▶ **Task directions**: Please reproduce exactly the line that carries "blue cup: 7 -> 8" and all remaining lines through the last line of the data, and write nothing else.

········

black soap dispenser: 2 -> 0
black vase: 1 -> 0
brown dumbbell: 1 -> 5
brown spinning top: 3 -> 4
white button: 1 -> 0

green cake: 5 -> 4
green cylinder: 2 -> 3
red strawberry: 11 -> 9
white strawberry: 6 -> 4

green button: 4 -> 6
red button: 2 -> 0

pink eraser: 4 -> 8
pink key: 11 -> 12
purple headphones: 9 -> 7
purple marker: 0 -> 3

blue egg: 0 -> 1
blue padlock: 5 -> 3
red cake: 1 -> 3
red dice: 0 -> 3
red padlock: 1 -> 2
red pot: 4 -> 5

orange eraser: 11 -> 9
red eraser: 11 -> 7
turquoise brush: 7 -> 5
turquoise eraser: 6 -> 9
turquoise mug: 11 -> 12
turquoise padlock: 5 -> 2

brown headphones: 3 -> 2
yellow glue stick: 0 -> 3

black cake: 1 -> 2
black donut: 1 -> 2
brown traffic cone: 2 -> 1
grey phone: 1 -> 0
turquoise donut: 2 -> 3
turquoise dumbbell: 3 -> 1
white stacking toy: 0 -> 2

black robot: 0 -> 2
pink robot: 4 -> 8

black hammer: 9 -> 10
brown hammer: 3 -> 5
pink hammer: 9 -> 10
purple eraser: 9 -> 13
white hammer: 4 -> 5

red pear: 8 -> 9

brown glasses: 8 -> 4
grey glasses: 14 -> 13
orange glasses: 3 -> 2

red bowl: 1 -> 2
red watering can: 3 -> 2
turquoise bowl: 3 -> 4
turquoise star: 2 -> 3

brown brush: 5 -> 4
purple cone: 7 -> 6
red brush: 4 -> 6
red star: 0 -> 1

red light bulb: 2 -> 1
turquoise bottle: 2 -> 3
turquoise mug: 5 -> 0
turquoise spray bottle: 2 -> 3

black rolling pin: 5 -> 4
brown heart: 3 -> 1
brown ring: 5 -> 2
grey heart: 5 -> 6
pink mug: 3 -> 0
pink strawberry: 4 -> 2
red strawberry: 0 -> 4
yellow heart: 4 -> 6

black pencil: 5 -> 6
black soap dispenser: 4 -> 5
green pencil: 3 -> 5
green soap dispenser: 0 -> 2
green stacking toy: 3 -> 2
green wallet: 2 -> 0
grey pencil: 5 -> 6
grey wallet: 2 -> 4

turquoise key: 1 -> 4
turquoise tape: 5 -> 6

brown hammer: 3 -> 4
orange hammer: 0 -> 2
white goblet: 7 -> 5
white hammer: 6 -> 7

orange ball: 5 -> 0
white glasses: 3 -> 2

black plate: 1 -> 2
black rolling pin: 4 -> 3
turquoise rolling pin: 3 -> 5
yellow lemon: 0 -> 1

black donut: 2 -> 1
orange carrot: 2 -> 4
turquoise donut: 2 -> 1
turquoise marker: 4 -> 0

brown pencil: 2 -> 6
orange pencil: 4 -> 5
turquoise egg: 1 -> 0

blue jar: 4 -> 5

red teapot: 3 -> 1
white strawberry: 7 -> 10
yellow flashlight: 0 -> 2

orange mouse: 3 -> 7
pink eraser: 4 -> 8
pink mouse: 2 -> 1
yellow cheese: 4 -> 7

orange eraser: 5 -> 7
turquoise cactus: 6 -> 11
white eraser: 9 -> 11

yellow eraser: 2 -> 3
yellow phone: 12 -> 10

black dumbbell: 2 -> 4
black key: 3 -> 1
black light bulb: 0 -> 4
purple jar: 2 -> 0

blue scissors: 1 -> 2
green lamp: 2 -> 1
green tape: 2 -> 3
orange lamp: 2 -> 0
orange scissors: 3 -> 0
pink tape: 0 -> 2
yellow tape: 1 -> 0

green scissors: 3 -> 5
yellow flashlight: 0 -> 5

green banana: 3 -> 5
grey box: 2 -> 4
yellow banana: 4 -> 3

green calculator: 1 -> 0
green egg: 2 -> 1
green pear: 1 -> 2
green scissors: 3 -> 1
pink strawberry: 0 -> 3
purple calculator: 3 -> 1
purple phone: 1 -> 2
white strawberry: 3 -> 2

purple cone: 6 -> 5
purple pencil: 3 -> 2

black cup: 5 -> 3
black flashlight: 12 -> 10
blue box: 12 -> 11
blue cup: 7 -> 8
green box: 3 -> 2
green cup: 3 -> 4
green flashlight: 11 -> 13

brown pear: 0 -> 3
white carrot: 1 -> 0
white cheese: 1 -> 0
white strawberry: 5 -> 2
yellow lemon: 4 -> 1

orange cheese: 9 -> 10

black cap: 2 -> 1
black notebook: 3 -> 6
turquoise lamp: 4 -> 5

········

▶ **Expected output**:
blue cup: 7 -> 8
green box: 3 -> 2
green cup: 3 -> 4
green flashlight: 11 -> 13

brown pear: 0 -> 3
white carrot: 1 -> 0
white cheese: 1 -> 0
white strawberry: 5 -> 2
yellow lemon: 4 -> 1

orange cheese: 9 -> 10

black cap: 2 -> 1
black notebook: 3 -> 6
turquoise lamp: 4 -> 5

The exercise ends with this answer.